● WHAT YOU HAVE TO DO
Pictures are to be excluded. Please print only the lines from the one containing "[(25,469),(4,451),(0,454),(0,473),(13,484),(22,473),(25,469)]" through the end of the data, exactly as they appear.

[Ordered vertex lists]
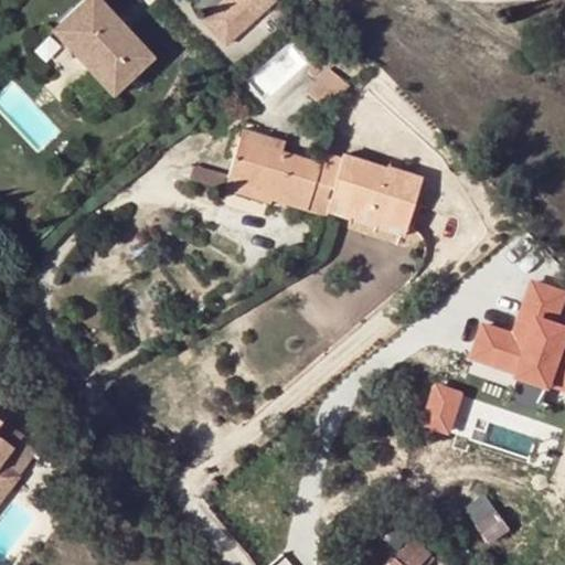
[(87,0),(53,32),(114,97),(155,60),(99,0),(87,0)]
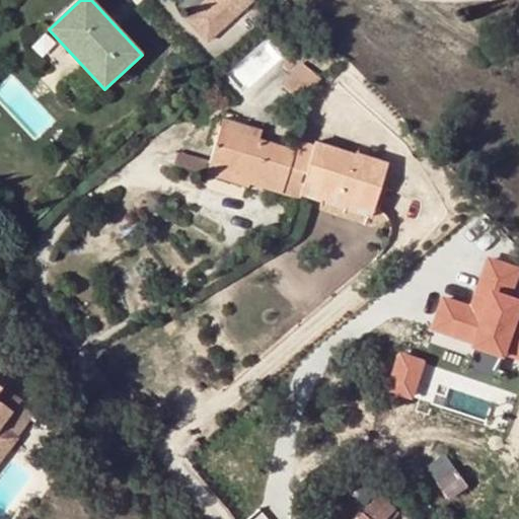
[(230,22),(210,0),(188,20),(209,43),(230,22)]
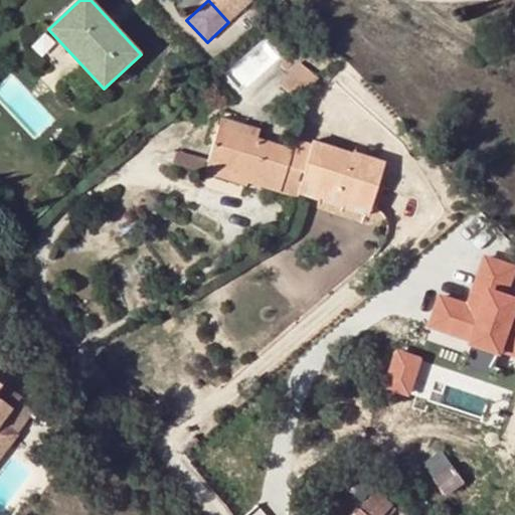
[(251,1),(249,0),(207,0),(208,0),(228,22),(251,1)]
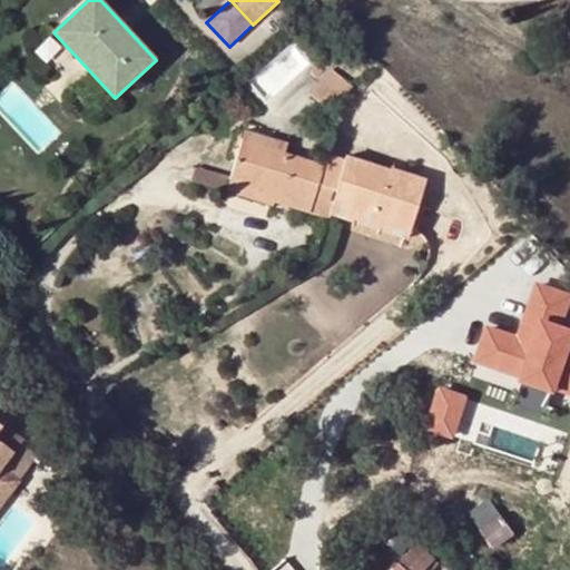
[(343,89),(325,75),(307,95),(327,110),(343,89)]
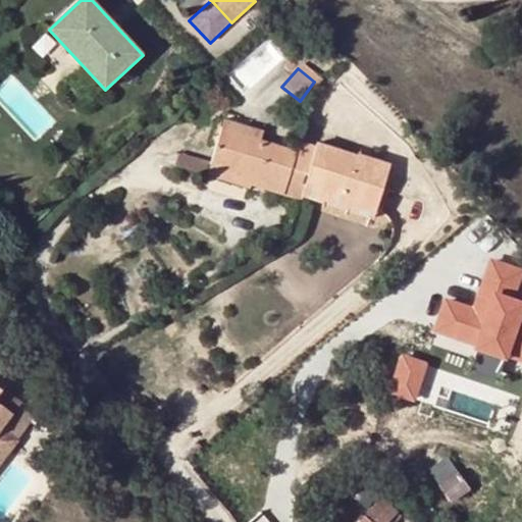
[(221,127),(259,140),(262,131),(223,119),(221,127)]
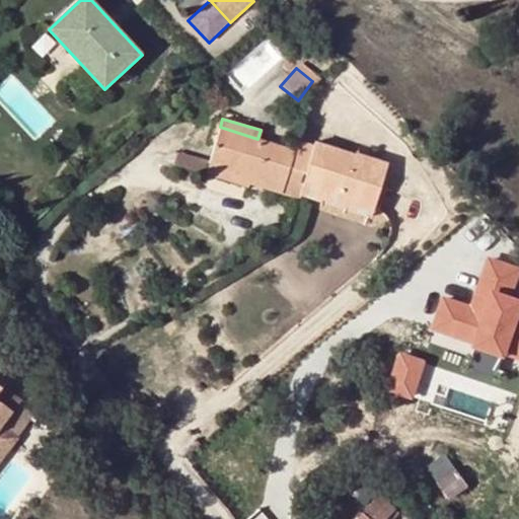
[(297,200),(299,197),(301,189),(313,145),(297,140),(294,150),(257,139),(220,127),(209,161),(207,166),(248,180),(248,184),(297,200)]
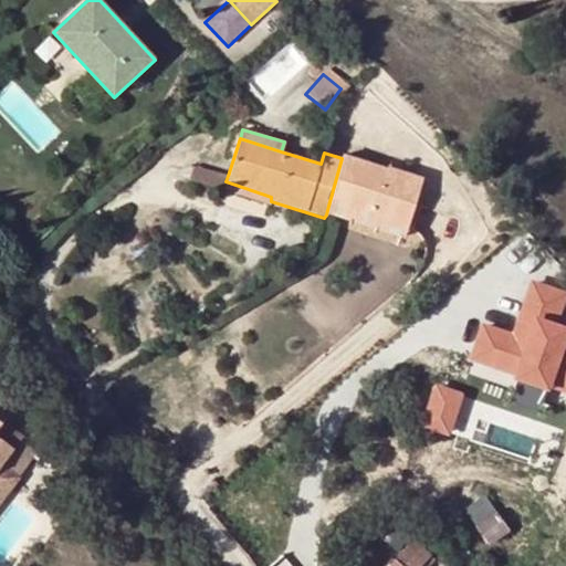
[(328,206),(407,230),(421,178),(344,155),(342,158),(328,206)]
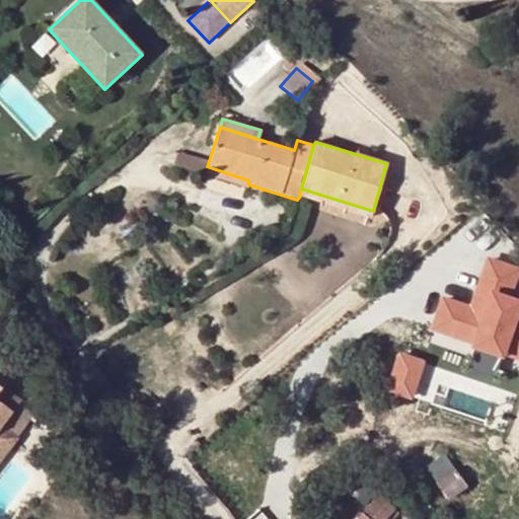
[(207,166),(209,161),(177,152),(173,165),(205,175),(207,166)]
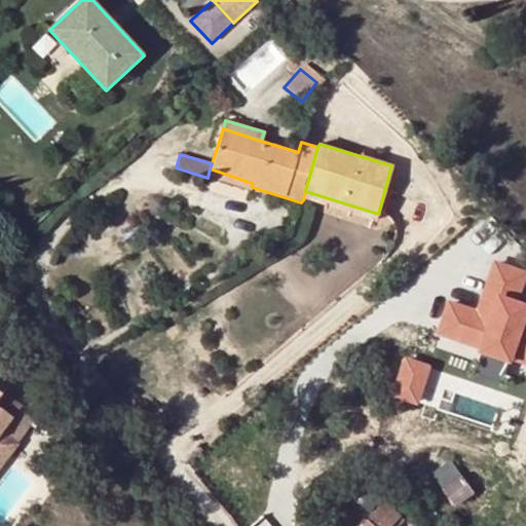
[(250,191),(252,187),(252,183),(210,168),(208,178),(250,191)]
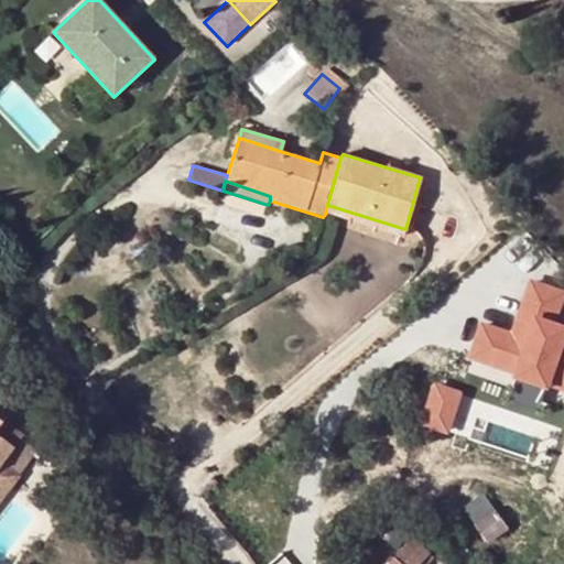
[(402,238),(405,229),(327,205),(325,214),(402,238)]
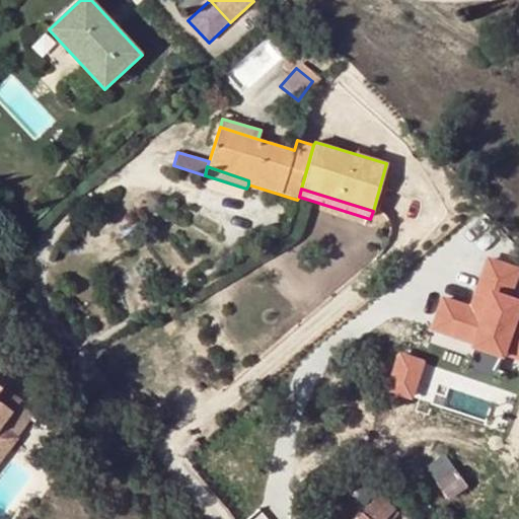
[(439,293),(429,334),(518,357),(518,263),(485,253),(471,301),(439,293)]
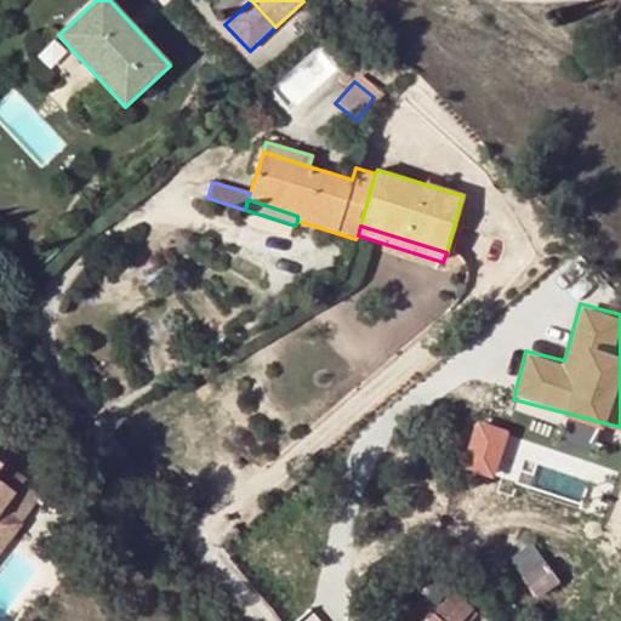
[(474,415),(455,462),(488,476),(508,429),(474,415)]
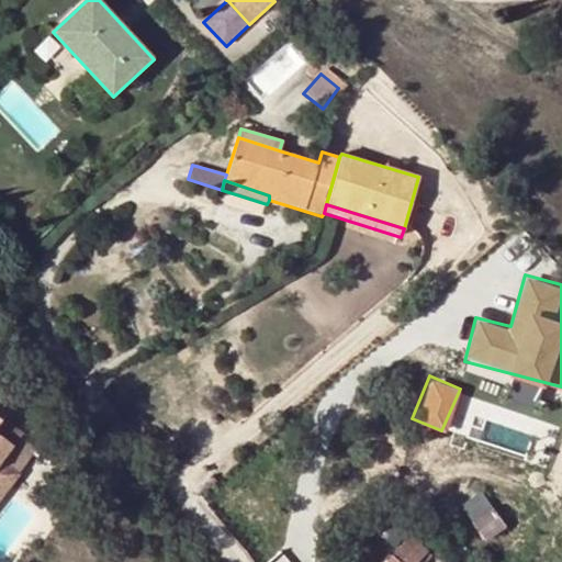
[(13,402),(2,394),(0,395),(0,418),(0,419),(3,416),(13,402)]
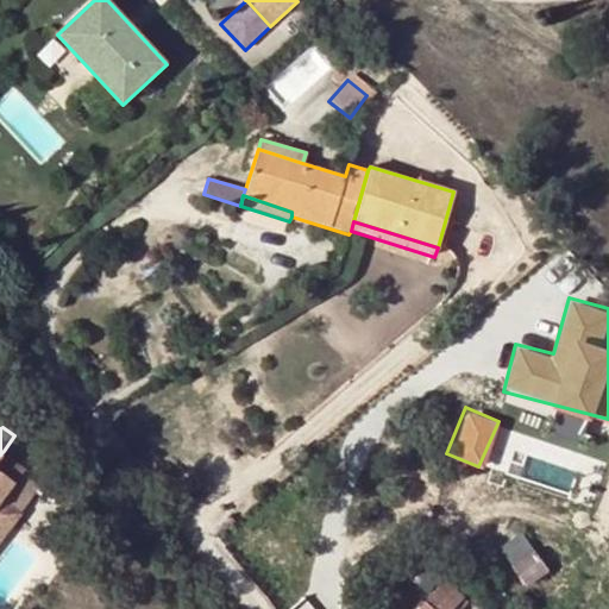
[(25,469),(4,451),(0,454),(0,473),(13,484),(22,473),(25,469)]
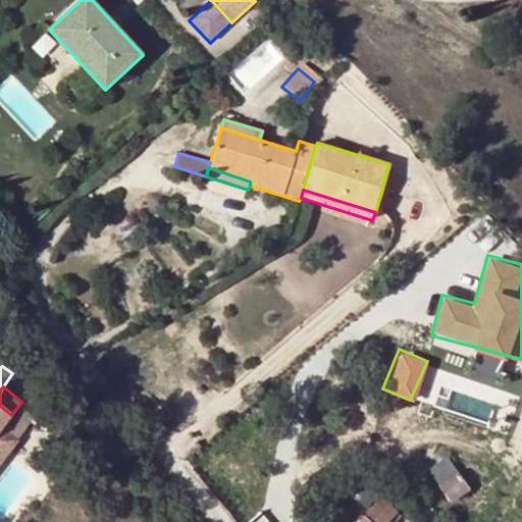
[(0,389),(0,388),(0,430),(3,426),(11,415),(0,406),(0,389)]
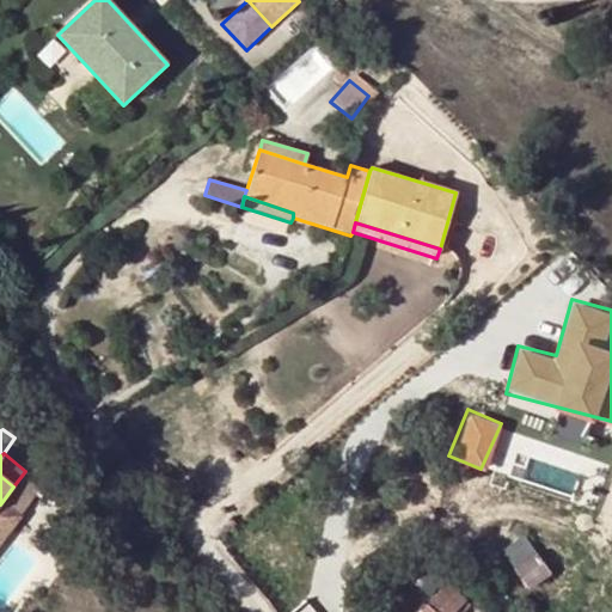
[(40,489),(22,476),(13,487),(4,500),(20,513),(40,489)]
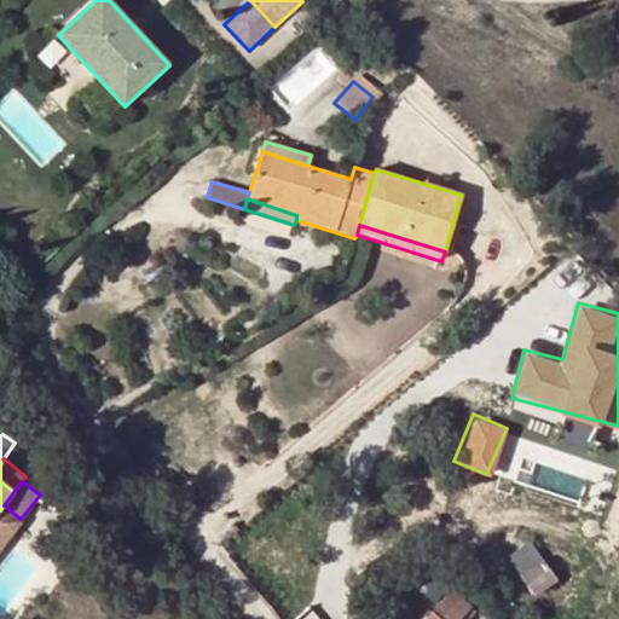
[(4,505),(0,510),(0,545),(21,519),(4,505)]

● RESPONSE TO THE TASK
[(25,469),(4,451),(0,454),(0,473),(13,484),(22,473),(25,469)]
[(0,389),(0,388),(0,430),(3,426),(11,415),(0,406),(0,389)]
[(40,489),(22,476),(13,487),(4,500),(20,513),(40,489)]
[(4,505),(0,510),(0,545),(21,519),(4,505)]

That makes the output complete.